***** The records *****

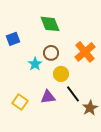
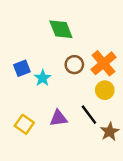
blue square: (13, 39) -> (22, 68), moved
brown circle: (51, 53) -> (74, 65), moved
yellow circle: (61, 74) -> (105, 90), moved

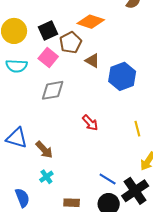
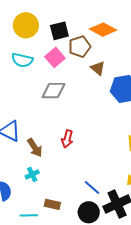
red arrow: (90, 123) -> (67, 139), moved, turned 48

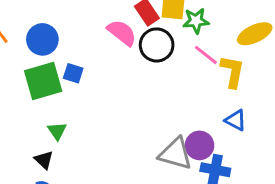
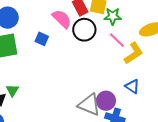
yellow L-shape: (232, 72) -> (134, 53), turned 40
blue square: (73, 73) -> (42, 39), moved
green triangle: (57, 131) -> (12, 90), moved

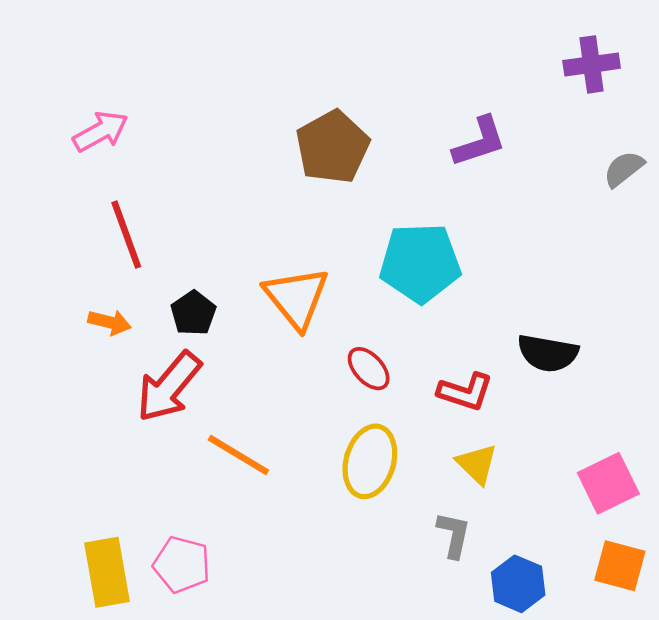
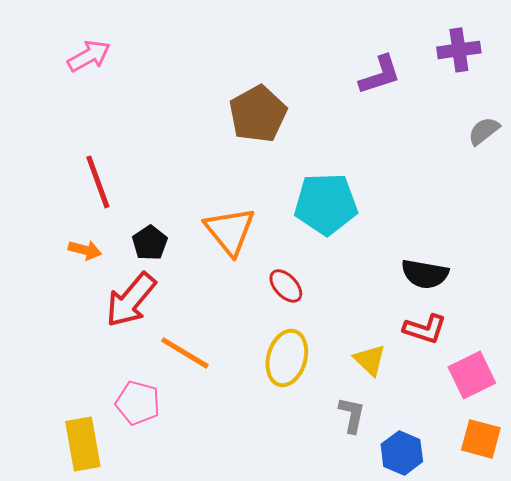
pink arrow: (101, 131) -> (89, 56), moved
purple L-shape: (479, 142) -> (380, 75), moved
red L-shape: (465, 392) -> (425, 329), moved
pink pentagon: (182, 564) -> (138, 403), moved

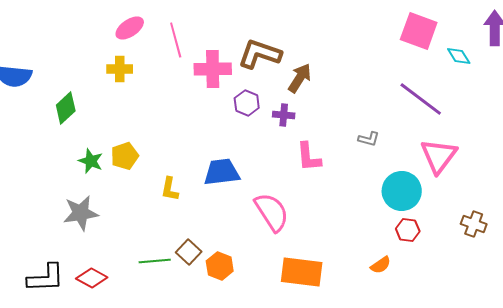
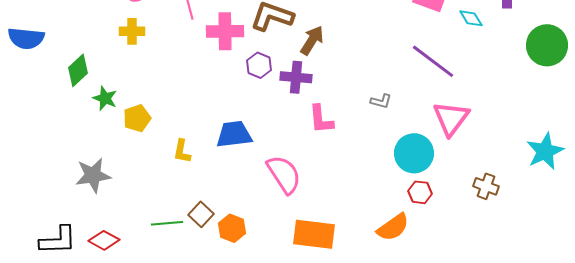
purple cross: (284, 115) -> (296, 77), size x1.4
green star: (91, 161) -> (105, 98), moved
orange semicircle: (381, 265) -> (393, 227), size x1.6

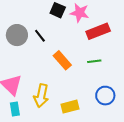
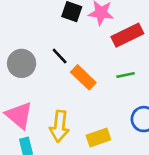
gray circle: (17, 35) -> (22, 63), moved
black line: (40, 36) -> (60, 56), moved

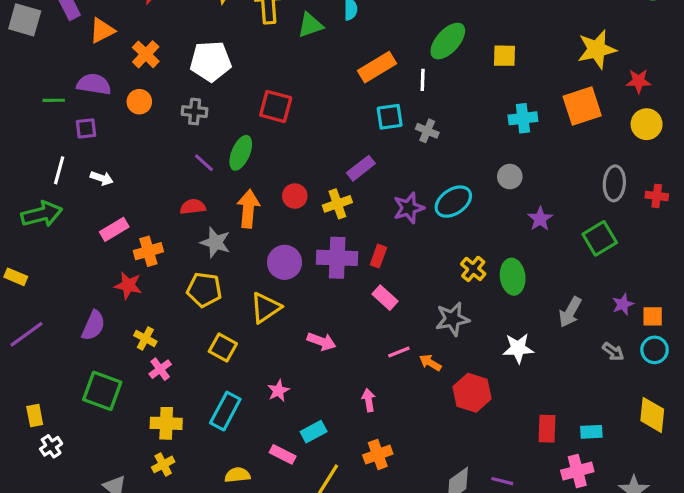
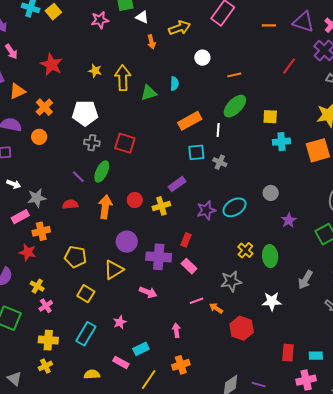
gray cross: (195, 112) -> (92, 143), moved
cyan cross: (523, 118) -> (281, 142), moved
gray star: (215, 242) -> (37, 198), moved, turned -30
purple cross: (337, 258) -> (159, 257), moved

*****

**What is expected**
Your reply should consist solely of the number of lines above that contain the word "blue".

**Exercise result**
2